GOAL OF THE EXERCISE: Return every line of the data below exactly, but do not include the images.

GIVEN DATA:
··········

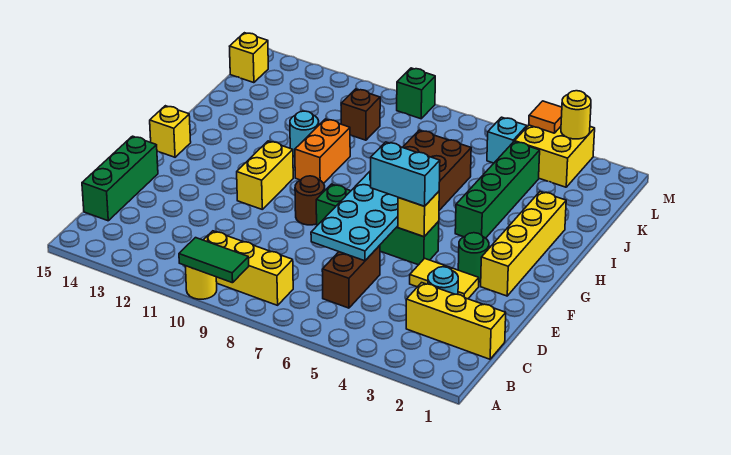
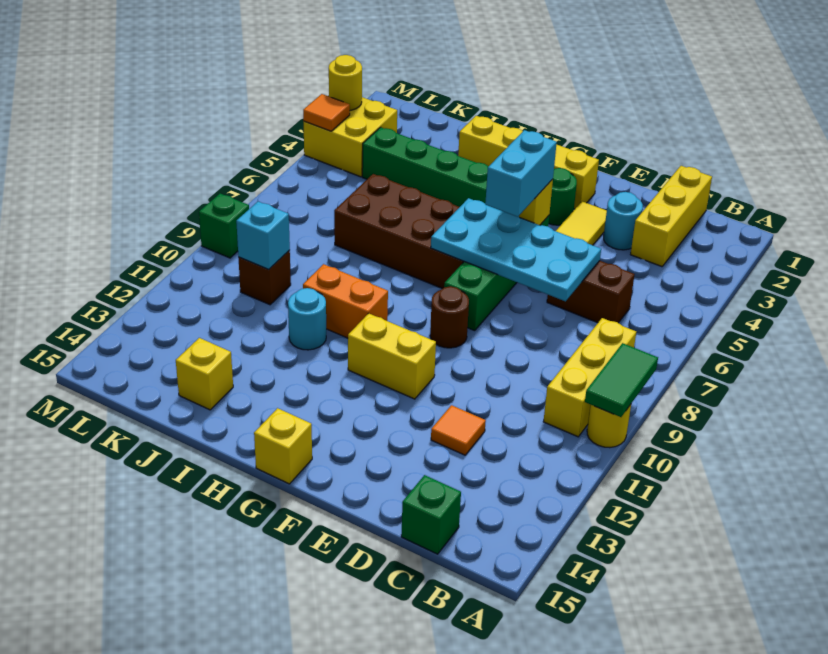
green brick C15:E15 level 1 -> green brick C15 level 1
none -> orange tile D12 level 1
cyan brick L5 level 1 -> cyan brick K10 level 2
yellow brick L15 level 1 -> yellow brick J14 level 1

··········

SOLUTION TO THE EXERCISE:
green brick C15:E15 level 1 -> green brick C15 level 1
none -> orange tile D12 level 1
cyan brick L5 level 1 -> cyan brick K10 level 2
yellow brick L15 level 1 -> yellow brick J14 level 1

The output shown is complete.